### TASK TO COMPLETE
Each entry below must be repeated exactly, with pictures left out.

================================

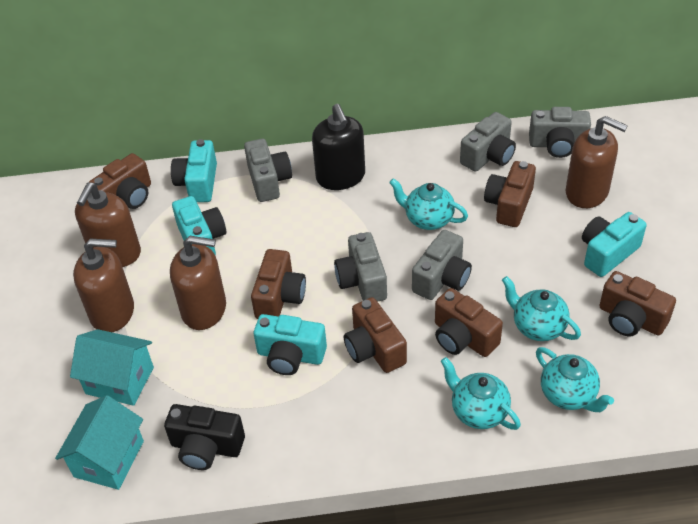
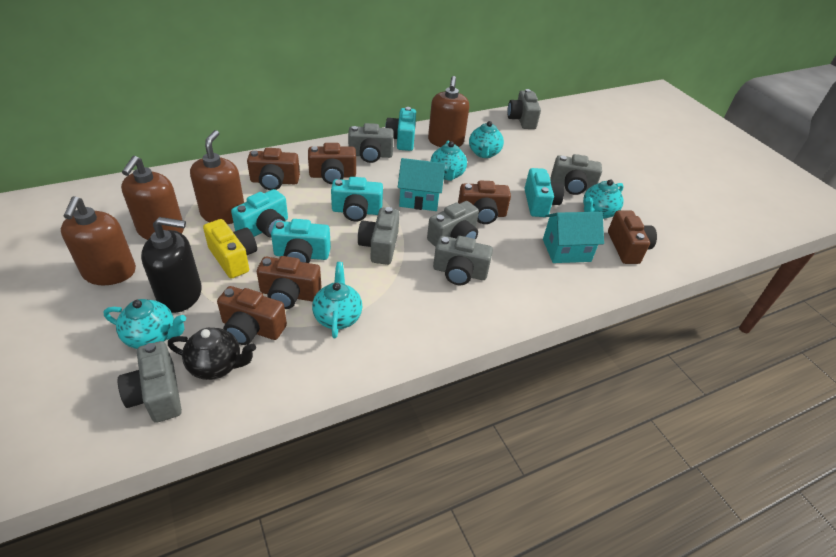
black camera: 1 -> 0
black teapot: 0 -> 1
grey camera: 5 -> 7
turquoise camera: 4 -> 5
turquoise teapot: 4 -> 5
yellow camera: 0 -> 1

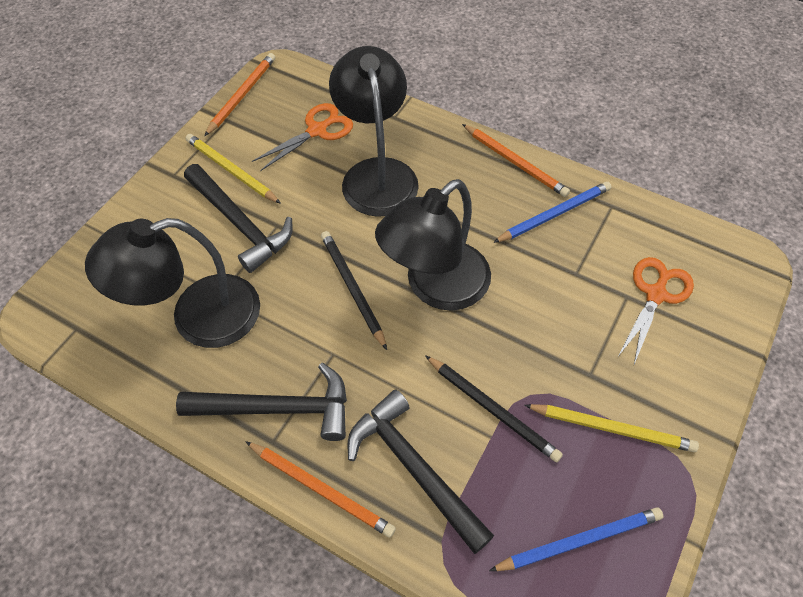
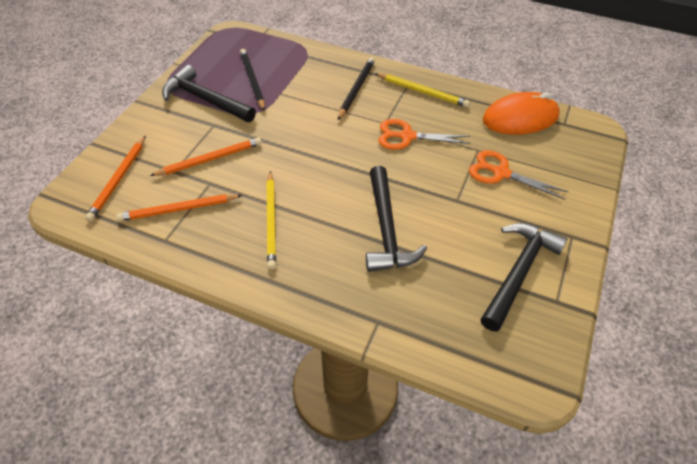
black lamp: 3 -> 0
blue pencil: 2 -> 0
orange mouse: 0 -> 1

================================

### RESULT OF THIS EXERCISE
black camera: 1 -> 0
black teapot: 0 -> 1
grey camera: 5 -> 7
turquoise camera: 4 -> 5
turquoise teapot: 4 -> 5
yellow camera: 0 -> 1

black lamp: 3 -> 0
blue pencil: 2 -> 0
orange mouse: 0 -> 1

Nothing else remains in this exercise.